> _Source data_:
>>

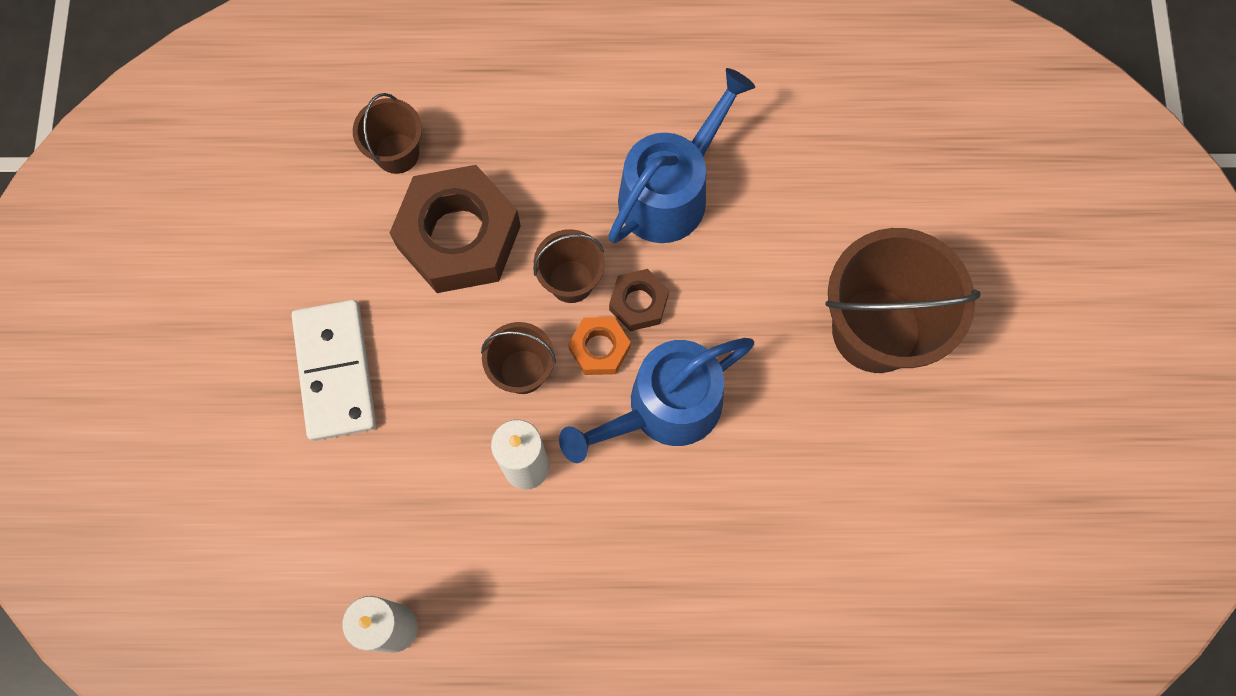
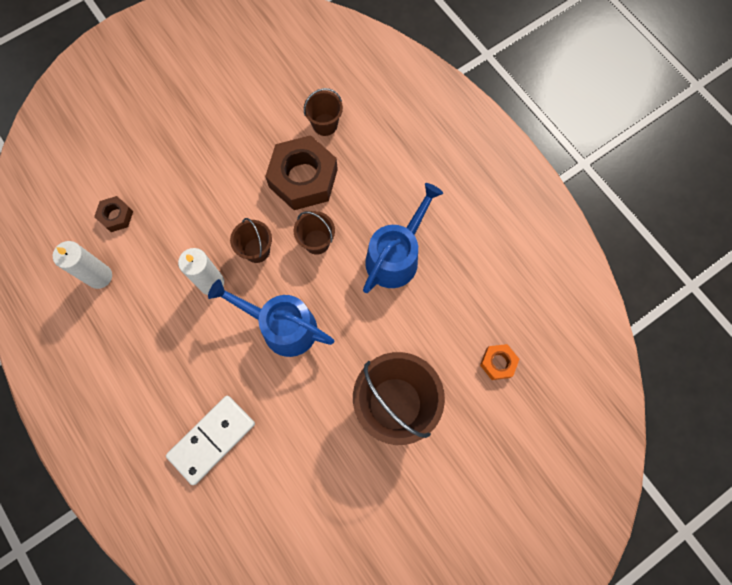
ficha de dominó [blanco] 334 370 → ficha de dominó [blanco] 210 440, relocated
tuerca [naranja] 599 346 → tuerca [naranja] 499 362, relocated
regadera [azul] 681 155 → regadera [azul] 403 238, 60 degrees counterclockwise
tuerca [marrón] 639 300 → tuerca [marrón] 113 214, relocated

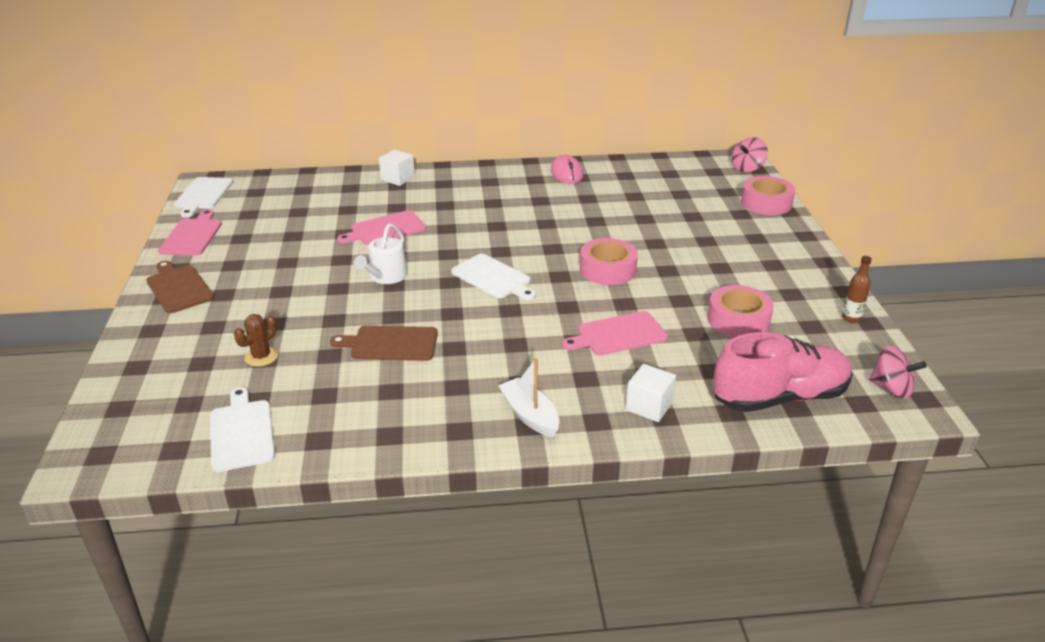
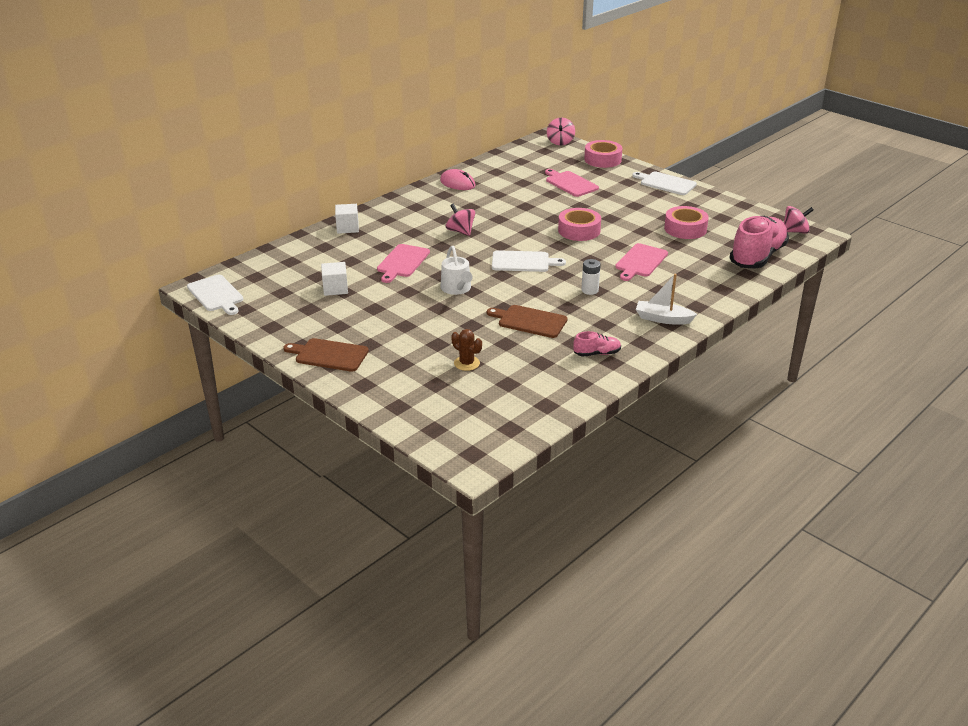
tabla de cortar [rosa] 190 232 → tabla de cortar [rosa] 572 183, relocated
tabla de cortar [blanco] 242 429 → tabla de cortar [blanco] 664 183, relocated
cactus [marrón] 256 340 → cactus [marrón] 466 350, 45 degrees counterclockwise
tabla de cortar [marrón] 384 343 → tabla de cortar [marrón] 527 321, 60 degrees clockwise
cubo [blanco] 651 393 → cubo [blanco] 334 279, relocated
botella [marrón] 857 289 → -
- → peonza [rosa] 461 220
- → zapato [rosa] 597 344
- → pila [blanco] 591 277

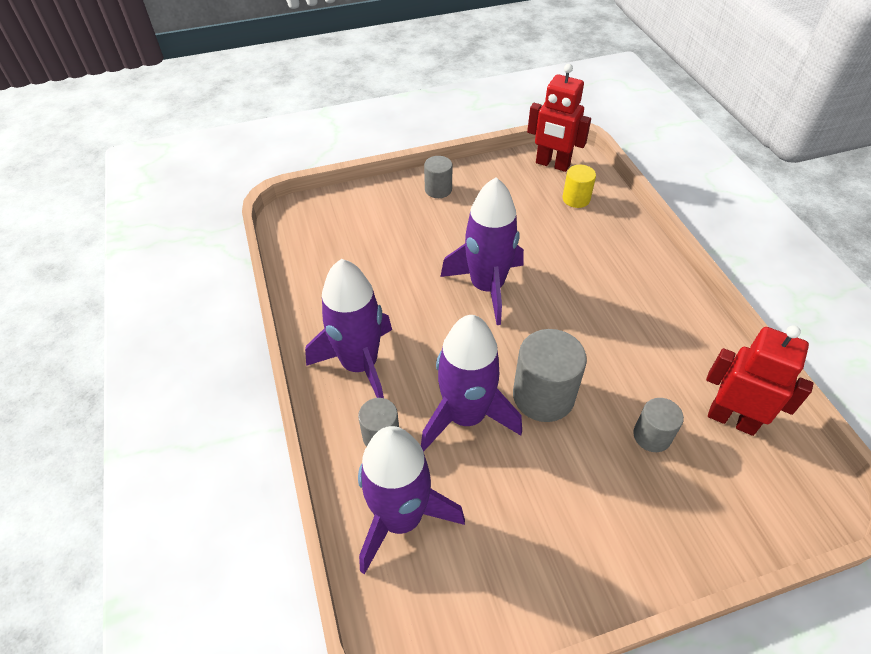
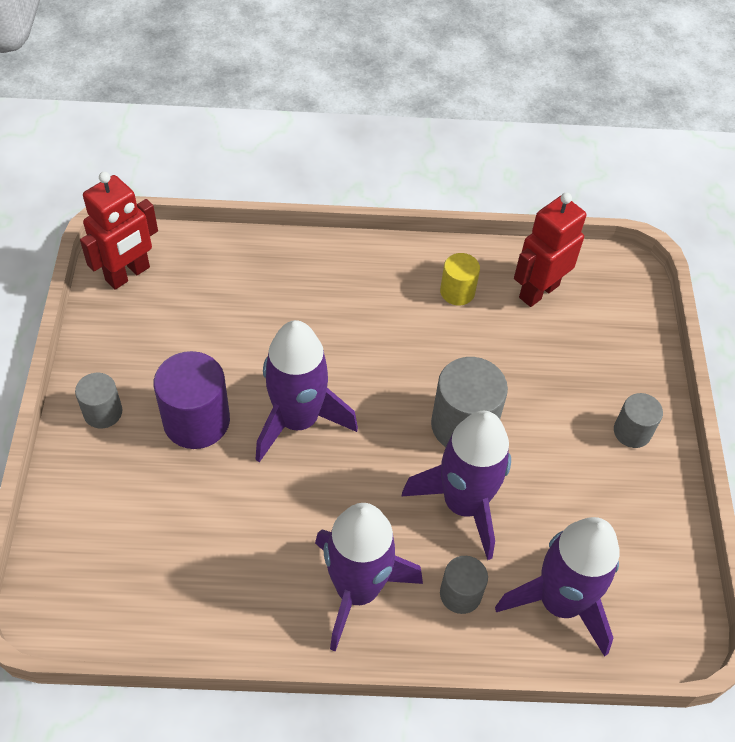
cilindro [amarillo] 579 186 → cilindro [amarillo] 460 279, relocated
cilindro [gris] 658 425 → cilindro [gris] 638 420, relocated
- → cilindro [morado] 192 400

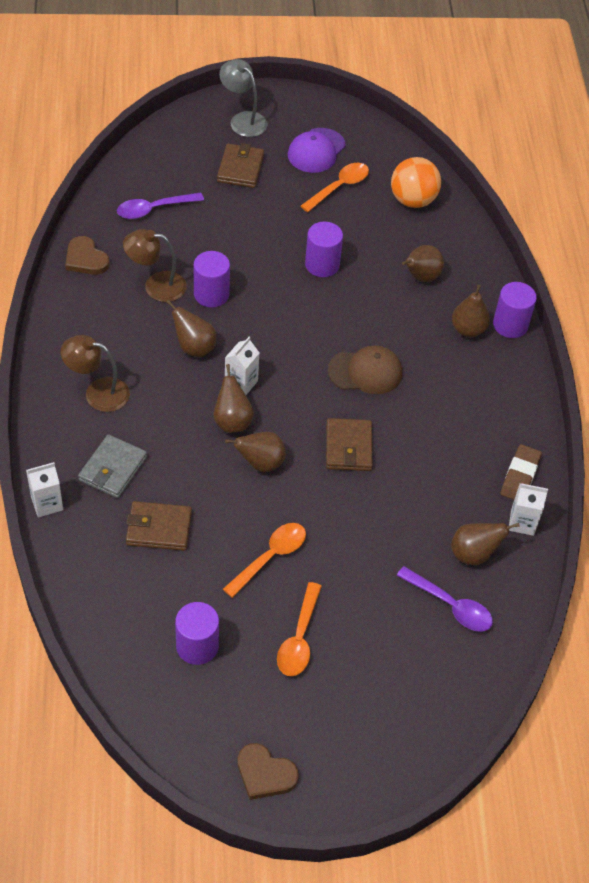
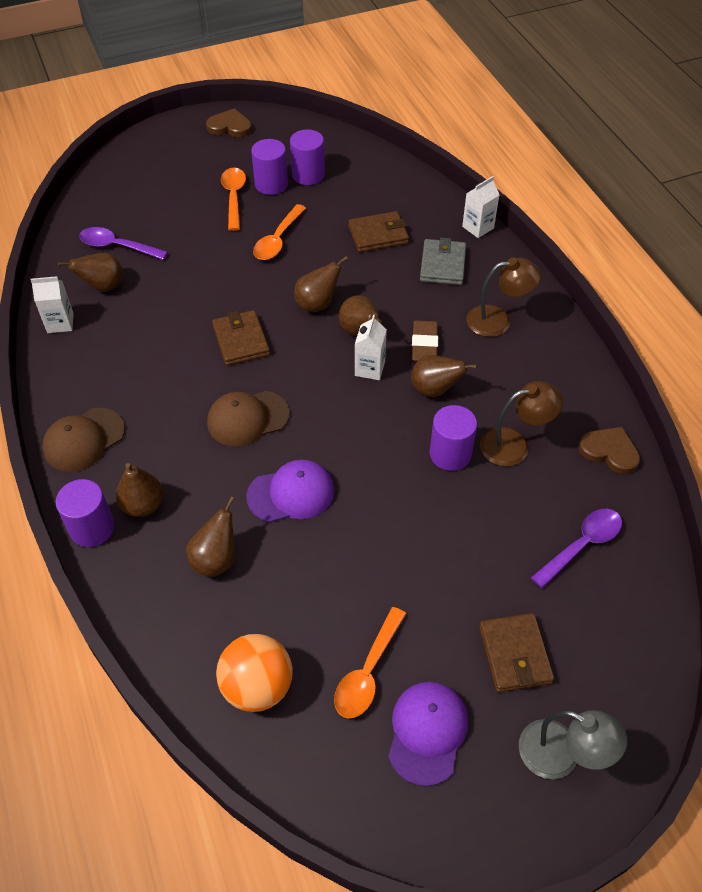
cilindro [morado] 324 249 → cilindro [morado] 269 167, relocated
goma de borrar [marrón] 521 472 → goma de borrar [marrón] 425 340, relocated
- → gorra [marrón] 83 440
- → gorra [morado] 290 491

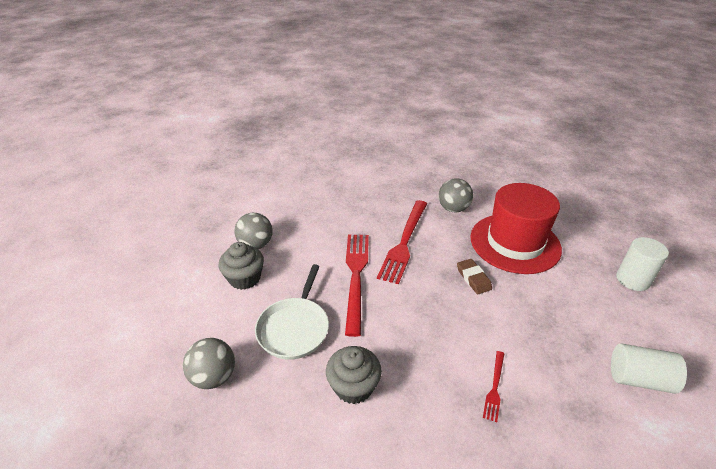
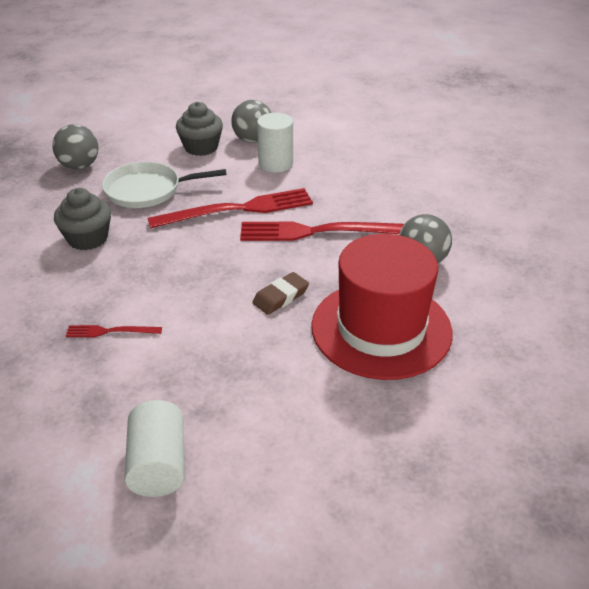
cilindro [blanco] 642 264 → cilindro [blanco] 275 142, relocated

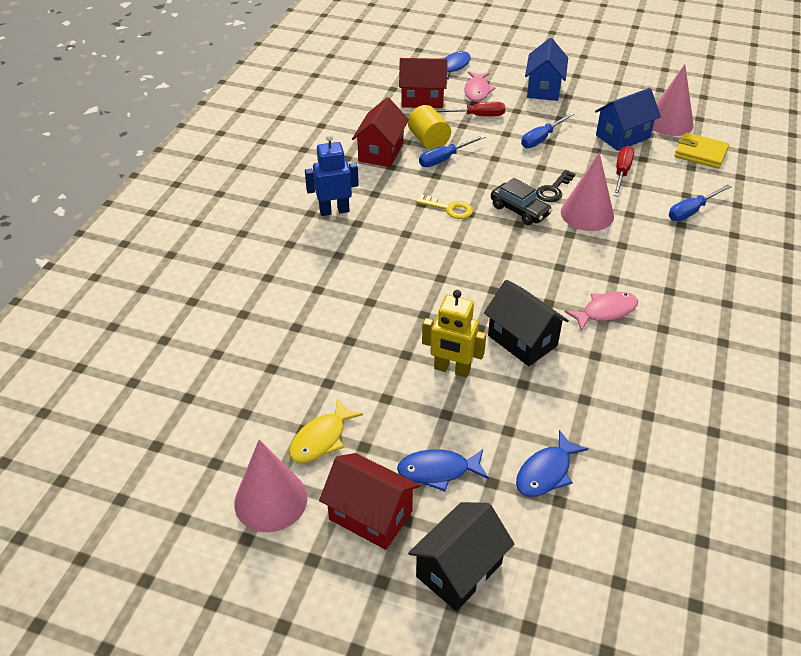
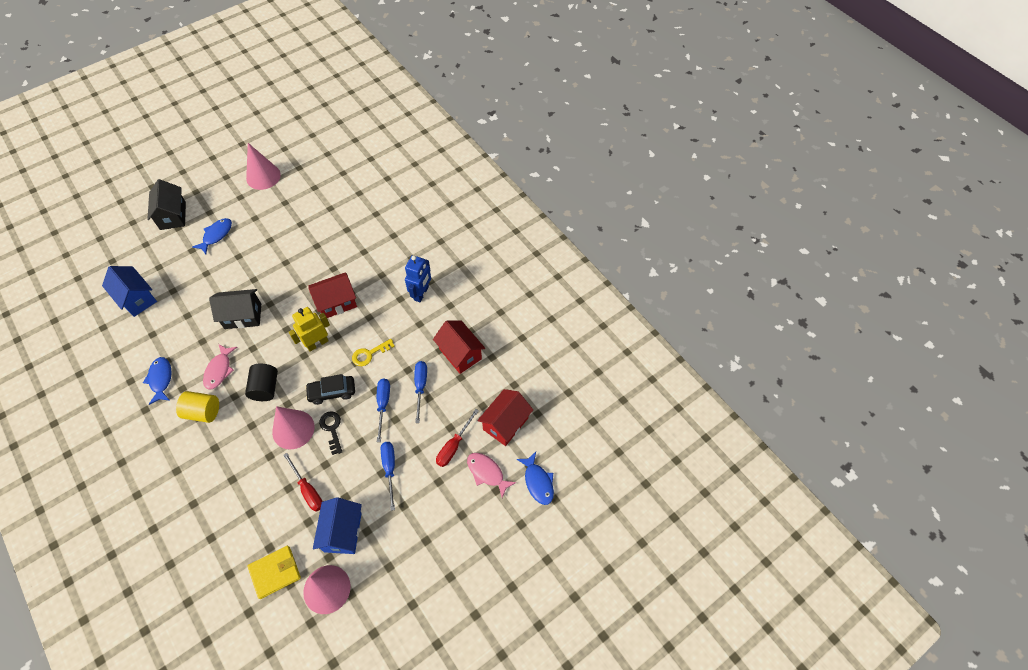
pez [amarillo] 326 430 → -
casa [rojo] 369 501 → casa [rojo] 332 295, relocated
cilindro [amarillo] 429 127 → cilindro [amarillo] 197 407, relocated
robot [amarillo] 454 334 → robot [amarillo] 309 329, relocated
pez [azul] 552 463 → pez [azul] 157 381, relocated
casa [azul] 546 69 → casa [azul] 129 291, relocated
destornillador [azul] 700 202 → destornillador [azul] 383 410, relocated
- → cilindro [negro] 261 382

<<

> _Your assignment_: Above are the records; repeat their lines from the first through the line containing "regadera [azul] 681", and leave out each picture.

> _Result_:
ficha de dominó [blanco] 334 370 → ficha de dominó [blanco] 210 440, relocated
tuerca [naranja] 599 346 → tuerca [naranja] 499 362, relocated
regadera [azul] 681 155 → regadera [azul] 403 238, 60 degrees counterclockwise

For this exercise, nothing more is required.